● **Given data**:
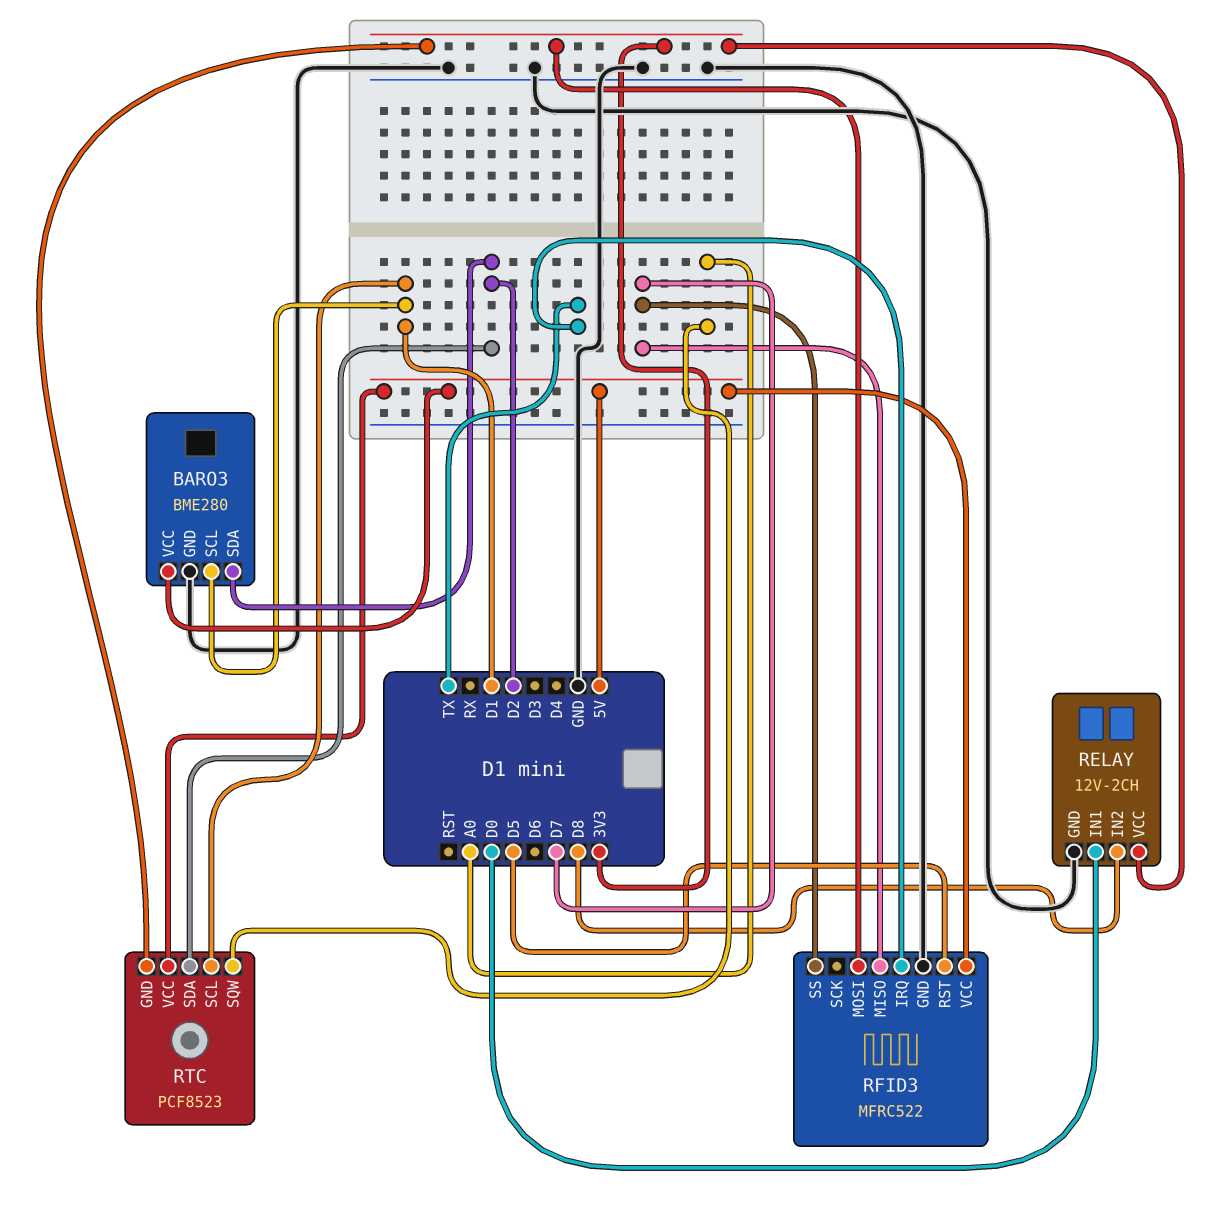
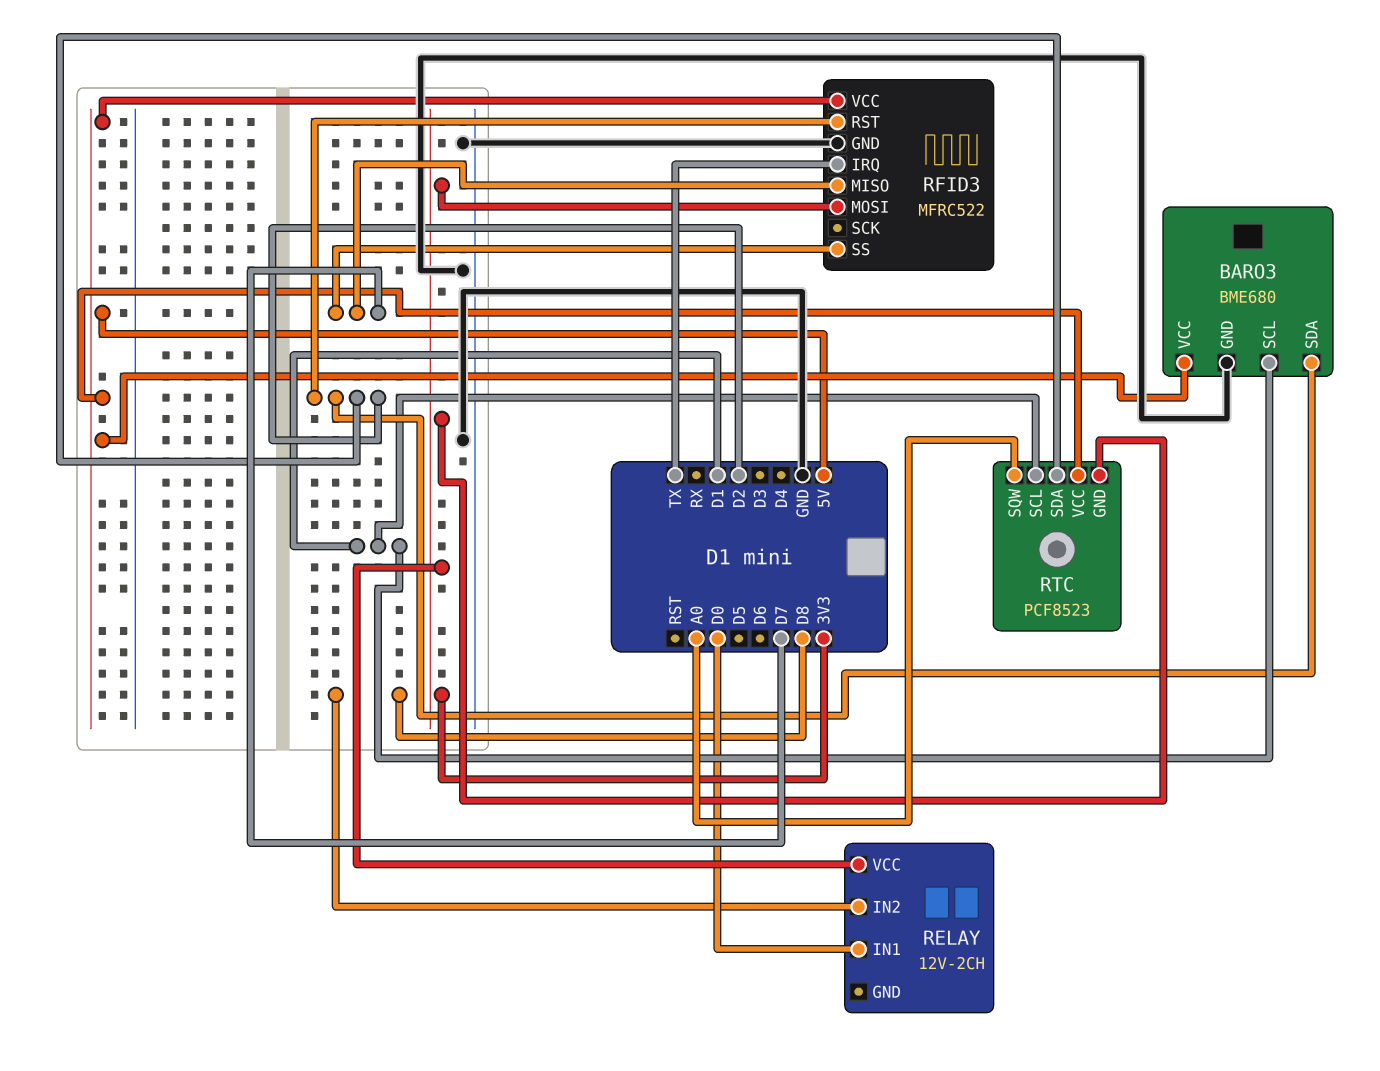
BARO3: BME280 -> BME680
RELAY pin GND: GND -> none
RFID3 pin RST: D5 -> D2

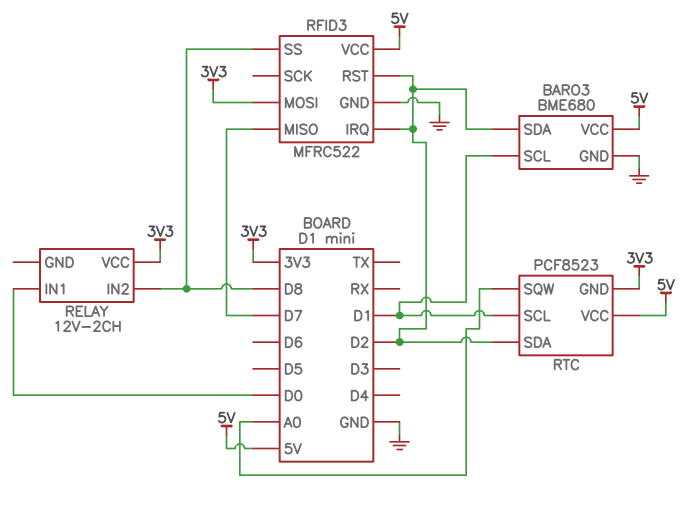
RFID3 pin IRQ: TX -> D2
RFID3 pin SS: D7 -> D8

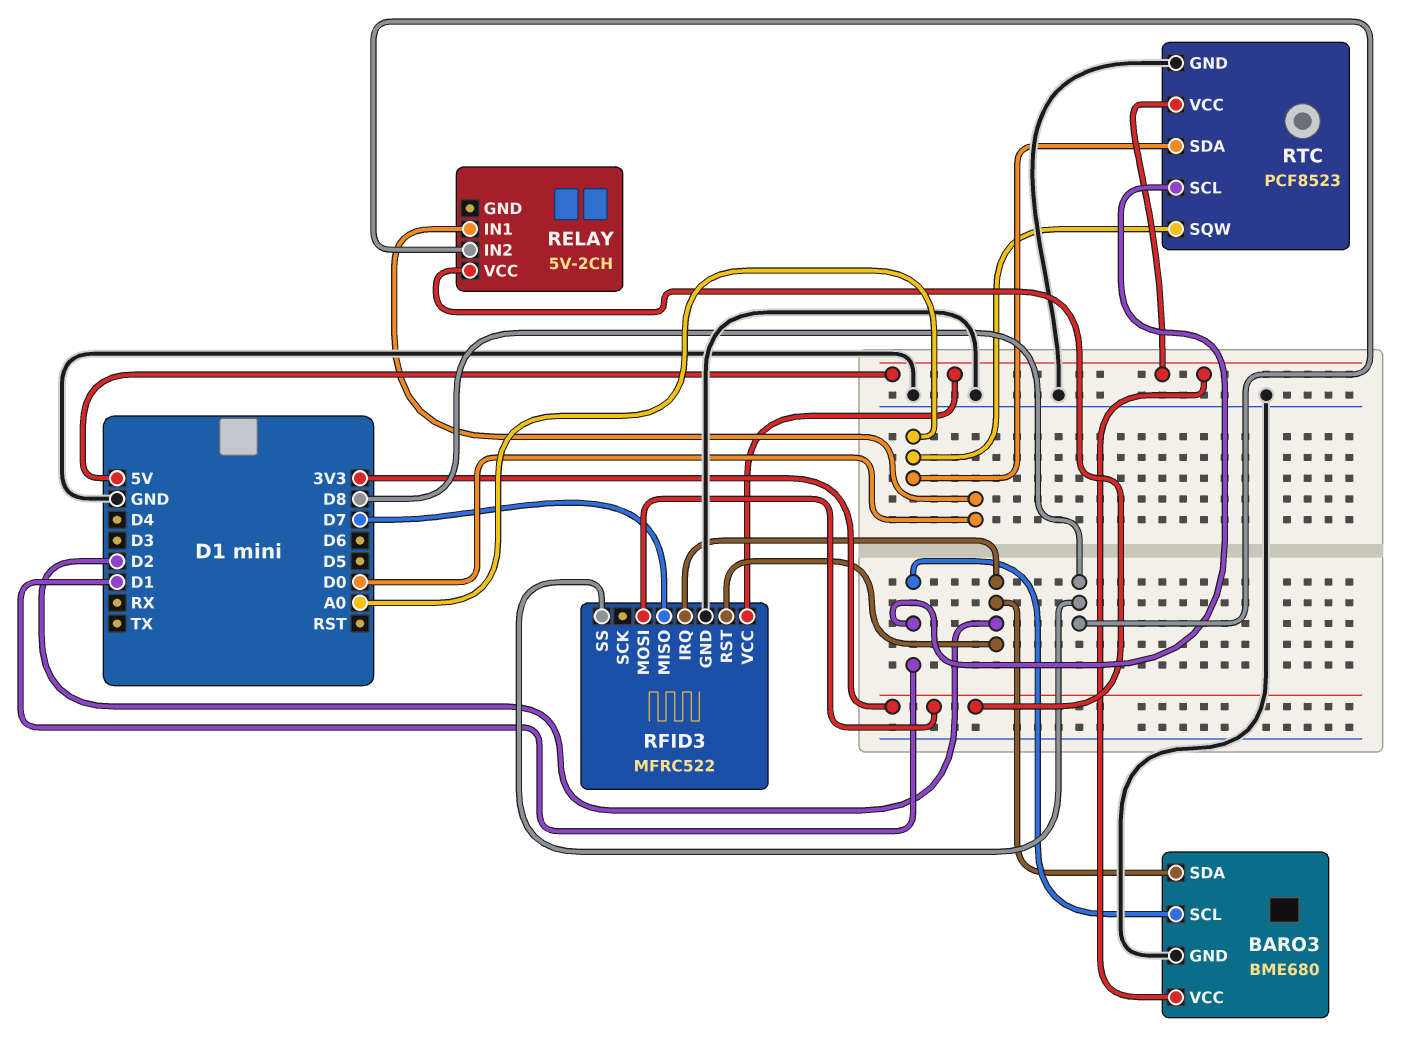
RELAY: 12V-2CH -> 5V-2CH
RTC pin GND: 3V3 -> GND
RTC pin SDA: D2 -> A0

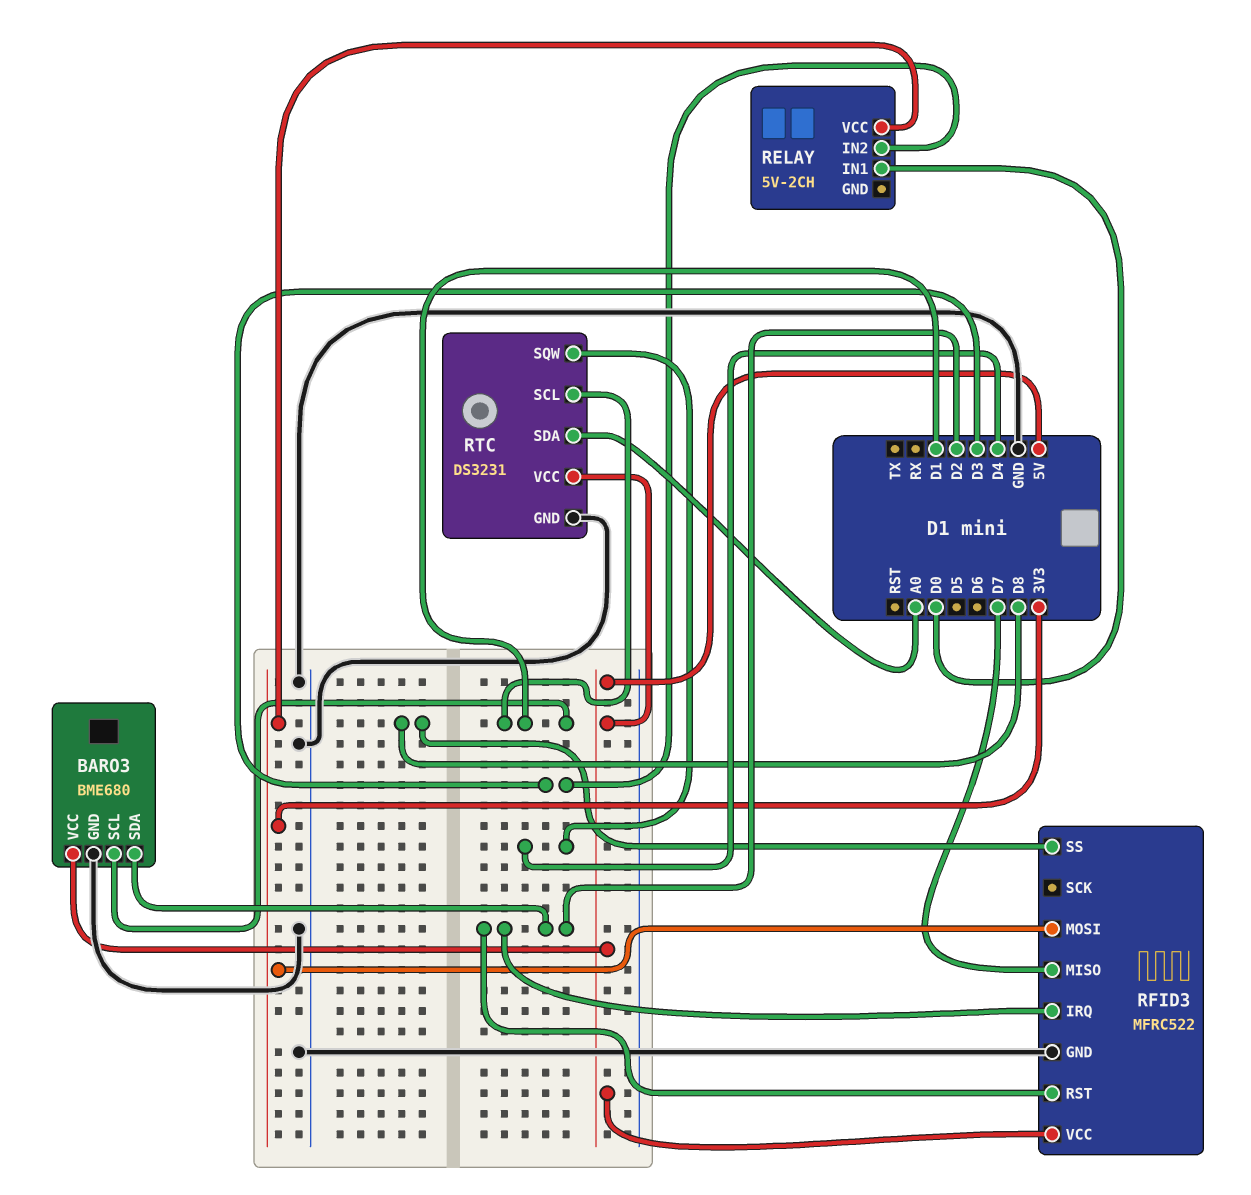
RELAY pin IN2: D8 -> D3
RTC: PCF8523 -> DS3231
RTC pin SQW: A0 -> D4

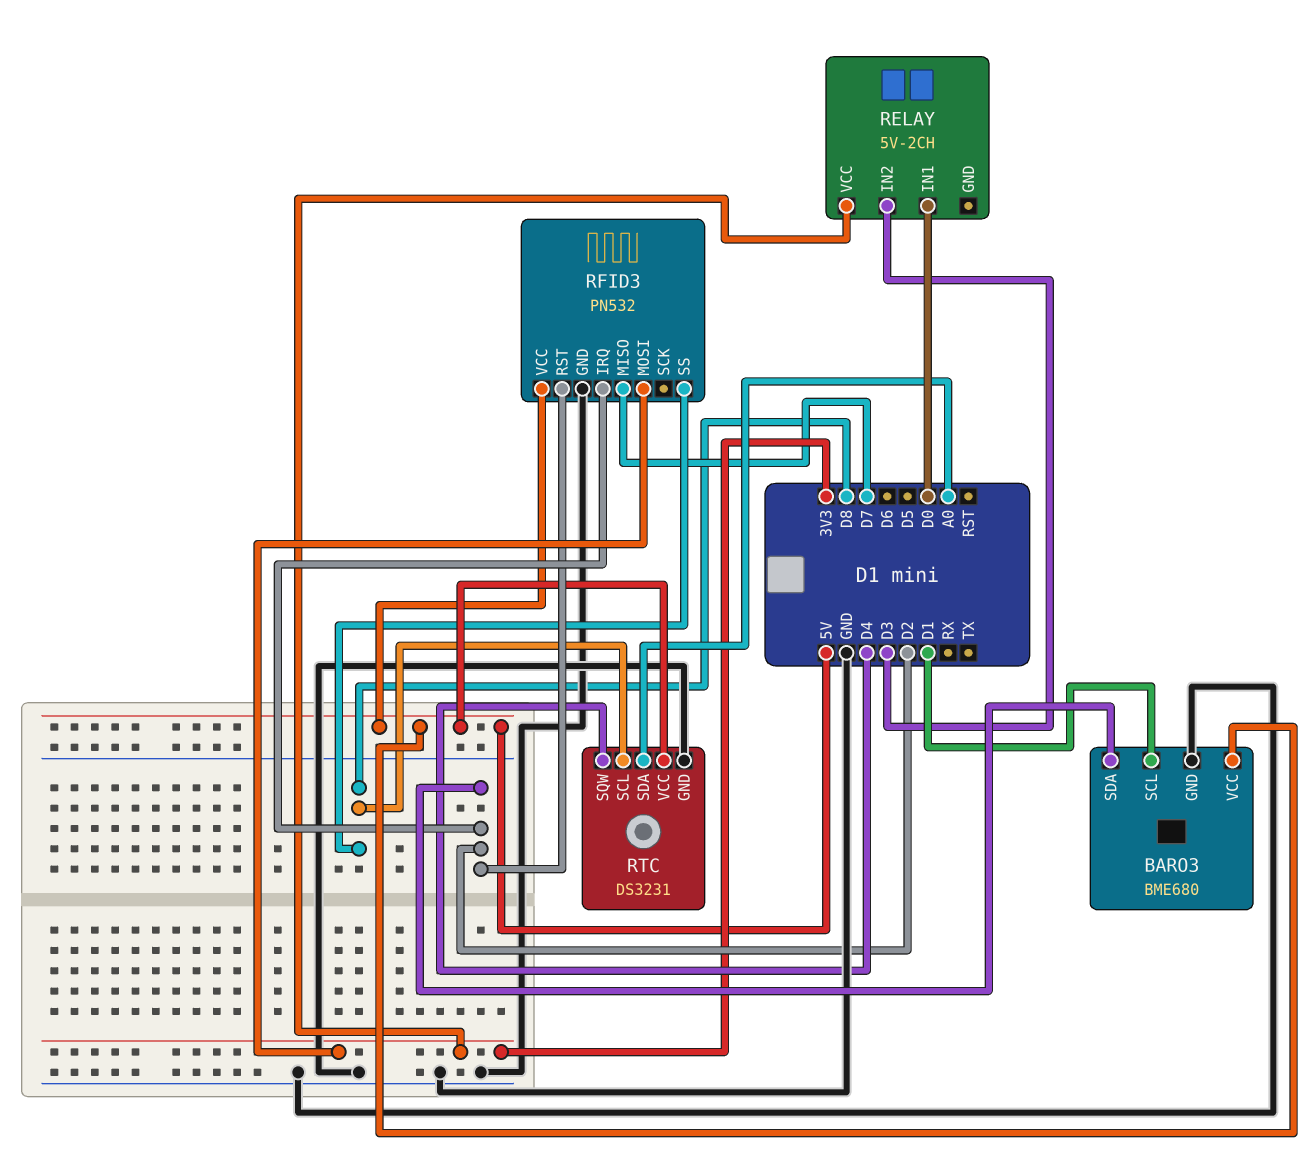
RFID3: MFRC522 -> PN532
RTC pin SCL: D1 -> D8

● **Required action**:
Print all entries exactly, without images.

● **Solved exercise**:
BARO3: BME280 -> BME680
RELAY pin GND: GND -> none
RFID3 pin RST: D5 -> D2

RFID3 pin IRQ: TX -> D2
RFID3 pin SS: D7 -> D8

RELAY: 12V-2CH -> 5V-2CH
RTC pin GND: 3V3 -> GND
RTC pin SDA: D2 -> A0

RELAY pin IN2: D8 -> D3
RTC: PCF8523 -> DS3231
RTC pin SQW: A0 -> D4

RFID3: MFRC522 -> PN532
RTC pin SCL: D1 -> D8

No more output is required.